ZU ERLEDIGEN | Tauschen Sie in den Zeilen, beginnend mit der Zeile, die „Identify the location of stokers.“ enthält, und endend mit der Zeile, die „vigilant (770, 2164)“ enthält, „Identify“ gegen „Determine“ aus. Geben Sie nur diese Zeilen wieder, sonst unverändert.

BEREITGESTELLTE ZEILEN |
--*--

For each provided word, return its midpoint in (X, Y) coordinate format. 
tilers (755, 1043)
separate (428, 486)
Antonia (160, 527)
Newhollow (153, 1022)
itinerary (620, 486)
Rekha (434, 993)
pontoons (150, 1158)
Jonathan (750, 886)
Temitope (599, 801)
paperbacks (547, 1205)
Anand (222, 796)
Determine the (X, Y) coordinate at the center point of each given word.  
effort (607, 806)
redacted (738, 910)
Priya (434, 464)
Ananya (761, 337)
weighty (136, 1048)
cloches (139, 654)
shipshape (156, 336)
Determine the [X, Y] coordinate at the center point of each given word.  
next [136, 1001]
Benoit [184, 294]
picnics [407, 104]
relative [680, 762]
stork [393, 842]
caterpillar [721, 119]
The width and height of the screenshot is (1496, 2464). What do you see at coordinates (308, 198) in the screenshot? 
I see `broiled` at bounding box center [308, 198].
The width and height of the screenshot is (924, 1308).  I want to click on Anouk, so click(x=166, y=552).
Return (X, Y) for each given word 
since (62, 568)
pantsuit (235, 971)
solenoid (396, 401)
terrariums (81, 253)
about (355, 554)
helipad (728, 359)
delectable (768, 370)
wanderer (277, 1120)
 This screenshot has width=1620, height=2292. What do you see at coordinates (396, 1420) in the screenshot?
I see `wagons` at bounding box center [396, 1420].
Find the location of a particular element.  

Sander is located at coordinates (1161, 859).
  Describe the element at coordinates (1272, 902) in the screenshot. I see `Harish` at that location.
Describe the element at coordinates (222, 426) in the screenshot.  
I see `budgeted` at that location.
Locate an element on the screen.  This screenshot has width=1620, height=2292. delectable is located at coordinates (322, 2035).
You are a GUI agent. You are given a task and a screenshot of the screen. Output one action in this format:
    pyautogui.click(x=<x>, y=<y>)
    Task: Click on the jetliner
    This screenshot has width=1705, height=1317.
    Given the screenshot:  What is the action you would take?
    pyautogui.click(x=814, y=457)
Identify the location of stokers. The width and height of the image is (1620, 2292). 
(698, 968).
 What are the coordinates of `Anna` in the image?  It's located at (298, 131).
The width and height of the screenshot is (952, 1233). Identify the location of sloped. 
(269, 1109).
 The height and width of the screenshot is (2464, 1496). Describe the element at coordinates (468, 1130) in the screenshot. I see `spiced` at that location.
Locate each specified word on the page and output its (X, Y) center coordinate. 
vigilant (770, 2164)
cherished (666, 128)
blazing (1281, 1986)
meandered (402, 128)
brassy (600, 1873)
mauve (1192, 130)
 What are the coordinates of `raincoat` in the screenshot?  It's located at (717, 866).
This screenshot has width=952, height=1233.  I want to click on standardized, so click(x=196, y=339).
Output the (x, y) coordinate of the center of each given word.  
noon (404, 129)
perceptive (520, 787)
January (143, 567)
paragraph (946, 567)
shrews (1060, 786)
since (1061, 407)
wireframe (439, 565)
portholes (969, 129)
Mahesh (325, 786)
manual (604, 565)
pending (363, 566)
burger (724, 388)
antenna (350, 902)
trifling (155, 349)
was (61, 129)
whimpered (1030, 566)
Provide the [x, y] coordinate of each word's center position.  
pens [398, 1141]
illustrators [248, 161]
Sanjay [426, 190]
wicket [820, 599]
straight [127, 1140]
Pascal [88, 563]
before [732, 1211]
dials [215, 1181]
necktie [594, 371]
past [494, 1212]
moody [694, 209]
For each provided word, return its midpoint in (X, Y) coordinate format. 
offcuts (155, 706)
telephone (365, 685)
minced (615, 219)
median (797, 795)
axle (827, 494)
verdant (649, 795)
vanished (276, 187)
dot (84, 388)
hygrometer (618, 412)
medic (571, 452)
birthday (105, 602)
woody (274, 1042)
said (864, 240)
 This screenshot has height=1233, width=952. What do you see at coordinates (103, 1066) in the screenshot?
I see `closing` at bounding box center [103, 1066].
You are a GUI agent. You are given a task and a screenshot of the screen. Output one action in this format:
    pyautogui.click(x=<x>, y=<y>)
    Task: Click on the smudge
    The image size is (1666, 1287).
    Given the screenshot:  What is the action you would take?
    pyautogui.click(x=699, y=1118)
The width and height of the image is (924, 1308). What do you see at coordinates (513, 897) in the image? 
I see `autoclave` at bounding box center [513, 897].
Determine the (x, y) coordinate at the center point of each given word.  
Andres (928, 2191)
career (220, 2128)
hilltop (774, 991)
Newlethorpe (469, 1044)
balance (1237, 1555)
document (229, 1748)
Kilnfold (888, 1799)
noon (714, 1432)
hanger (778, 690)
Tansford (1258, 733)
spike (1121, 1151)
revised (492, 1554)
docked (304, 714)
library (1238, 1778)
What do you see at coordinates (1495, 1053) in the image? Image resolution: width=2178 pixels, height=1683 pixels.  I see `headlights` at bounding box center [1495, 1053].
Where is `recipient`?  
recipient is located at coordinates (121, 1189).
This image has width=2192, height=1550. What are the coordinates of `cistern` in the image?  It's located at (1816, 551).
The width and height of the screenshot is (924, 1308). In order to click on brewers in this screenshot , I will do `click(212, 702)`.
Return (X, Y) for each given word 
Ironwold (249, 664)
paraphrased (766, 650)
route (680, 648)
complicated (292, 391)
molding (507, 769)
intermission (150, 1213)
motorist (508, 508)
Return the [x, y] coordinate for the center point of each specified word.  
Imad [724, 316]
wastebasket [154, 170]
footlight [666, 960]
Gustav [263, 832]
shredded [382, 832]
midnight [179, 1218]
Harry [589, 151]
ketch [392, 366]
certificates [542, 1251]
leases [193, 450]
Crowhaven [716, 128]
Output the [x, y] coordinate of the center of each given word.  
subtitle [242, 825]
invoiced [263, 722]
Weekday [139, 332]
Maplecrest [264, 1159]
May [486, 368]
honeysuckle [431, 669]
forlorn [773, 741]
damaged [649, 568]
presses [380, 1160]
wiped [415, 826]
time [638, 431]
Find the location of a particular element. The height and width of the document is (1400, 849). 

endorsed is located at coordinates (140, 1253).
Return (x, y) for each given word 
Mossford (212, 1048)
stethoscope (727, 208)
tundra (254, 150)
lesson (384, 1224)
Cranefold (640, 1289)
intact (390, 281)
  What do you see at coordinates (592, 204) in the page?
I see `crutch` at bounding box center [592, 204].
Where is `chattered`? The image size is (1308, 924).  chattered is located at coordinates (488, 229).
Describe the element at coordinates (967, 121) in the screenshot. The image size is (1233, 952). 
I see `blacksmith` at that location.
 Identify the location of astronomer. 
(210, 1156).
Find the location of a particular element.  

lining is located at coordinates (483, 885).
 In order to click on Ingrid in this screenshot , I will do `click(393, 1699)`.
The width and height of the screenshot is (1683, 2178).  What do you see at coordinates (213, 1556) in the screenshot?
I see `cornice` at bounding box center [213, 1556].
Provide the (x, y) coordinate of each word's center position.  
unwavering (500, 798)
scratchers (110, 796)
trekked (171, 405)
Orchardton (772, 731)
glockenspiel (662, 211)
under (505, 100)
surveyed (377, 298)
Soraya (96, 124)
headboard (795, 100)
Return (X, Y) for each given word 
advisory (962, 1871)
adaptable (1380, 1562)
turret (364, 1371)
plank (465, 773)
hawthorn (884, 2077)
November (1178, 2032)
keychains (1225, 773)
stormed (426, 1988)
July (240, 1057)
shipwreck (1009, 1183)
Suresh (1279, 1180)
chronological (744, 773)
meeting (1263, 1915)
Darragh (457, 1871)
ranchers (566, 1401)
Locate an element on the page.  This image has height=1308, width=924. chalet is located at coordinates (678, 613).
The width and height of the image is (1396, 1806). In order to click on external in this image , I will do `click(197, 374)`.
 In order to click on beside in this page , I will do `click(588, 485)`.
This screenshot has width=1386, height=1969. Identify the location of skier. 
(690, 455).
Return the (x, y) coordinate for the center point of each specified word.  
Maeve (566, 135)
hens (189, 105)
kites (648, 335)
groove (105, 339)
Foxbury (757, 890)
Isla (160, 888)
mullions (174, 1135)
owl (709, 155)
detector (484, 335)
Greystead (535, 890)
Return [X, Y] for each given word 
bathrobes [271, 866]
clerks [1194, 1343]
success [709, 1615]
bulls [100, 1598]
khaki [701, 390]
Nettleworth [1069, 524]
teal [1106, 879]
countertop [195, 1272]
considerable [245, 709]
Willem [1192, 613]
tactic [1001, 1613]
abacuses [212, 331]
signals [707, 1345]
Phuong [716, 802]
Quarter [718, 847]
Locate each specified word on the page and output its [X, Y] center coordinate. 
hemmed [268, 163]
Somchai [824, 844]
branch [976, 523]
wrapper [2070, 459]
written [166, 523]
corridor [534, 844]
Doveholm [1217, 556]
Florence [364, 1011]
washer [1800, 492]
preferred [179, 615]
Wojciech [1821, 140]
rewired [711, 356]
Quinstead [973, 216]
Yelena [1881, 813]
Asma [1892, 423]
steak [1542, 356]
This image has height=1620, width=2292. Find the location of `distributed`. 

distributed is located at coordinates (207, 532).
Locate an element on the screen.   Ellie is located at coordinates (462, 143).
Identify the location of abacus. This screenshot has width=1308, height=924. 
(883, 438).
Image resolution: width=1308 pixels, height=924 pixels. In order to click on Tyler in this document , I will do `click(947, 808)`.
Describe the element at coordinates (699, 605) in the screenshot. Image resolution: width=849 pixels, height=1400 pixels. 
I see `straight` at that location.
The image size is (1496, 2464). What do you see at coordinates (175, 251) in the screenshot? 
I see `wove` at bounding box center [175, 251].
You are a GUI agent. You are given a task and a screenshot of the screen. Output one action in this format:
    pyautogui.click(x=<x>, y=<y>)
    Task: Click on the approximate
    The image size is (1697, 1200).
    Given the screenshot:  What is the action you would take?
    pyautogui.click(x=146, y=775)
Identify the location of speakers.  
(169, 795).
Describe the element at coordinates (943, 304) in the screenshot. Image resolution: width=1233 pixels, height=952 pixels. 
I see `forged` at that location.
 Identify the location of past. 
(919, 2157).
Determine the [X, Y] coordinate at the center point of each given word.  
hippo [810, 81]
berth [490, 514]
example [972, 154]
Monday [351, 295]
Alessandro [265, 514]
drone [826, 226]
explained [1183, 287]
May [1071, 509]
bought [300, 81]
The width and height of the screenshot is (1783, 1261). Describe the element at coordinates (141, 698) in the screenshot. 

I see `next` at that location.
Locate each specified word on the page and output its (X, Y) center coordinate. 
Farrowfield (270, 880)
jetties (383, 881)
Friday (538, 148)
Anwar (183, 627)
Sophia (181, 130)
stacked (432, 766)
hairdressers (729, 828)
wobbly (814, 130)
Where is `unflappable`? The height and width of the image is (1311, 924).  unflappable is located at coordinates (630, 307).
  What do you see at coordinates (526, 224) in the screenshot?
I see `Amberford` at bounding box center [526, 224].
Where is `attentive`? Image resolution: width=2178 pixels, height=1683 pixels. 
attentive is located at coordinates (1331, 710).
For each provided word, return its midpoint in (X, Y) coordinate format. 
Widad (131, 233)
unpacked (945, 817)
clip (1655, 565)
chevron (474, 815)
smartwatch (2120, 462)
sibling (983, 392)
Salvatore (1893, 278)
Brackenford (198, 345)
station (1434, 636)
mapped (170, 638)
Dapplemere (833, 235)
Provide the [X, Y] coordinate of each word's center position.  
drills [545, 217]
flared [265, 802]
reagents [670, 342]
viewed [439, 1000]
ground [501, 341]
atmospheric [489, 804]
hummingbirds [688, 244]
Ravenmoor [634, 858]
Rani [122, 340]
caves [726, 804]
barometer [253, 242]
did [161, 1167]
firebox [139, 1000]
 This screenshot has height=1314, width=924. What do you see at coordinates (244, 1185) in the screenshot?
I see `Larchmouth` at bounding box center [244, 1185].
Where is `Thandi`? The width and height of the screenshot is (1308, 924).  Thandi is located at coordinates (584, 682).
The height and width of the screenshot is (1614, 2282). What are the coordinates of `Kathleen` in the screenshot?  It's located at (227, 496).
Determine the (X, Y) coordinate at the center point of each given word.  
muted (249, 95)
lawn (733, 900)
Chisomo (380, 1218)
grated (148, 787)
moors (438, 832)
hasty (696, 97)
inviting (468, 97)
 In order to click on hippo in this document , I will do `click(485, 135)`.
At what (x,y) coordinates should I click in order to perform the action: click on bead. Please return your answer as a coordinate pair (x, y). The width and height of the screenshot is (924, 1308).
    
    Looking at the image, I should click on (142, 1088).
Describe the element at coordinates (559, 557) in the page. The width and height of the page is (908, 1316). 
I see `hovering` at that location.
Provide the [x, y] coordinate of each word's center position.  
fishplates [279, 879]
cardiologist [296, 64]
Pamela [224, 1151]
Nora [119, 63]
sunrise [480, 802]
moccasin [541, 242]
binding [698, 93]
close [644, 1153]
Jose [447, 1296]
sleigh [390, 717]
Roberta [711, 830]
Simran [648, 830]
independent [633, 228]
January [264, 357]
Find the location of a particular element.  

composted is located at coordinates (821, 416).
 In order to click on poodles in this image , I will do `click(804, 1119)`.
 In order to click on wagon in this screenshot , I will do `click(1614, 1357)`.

--*--

ANTWORT ZUR AUFGABE |
Determine the location of stokers. The width and height of the image is (1620, 2292). 
(698, 968).
 What are the coordinates of `Anna` in the image?  It's located at (298, 131).
The width and height of the screenshot is (952, 1233). Determine the location of sloped. 
(269, 1109).
 The height and width of the screenshot is (2464, 1496). Describe the element at coordinates (468, 1130) in the screenshot. I see `spiced` at that location.
Locate each specified word on the page and output its (X, Y) center coordinate. 
vigilant (770, 2164)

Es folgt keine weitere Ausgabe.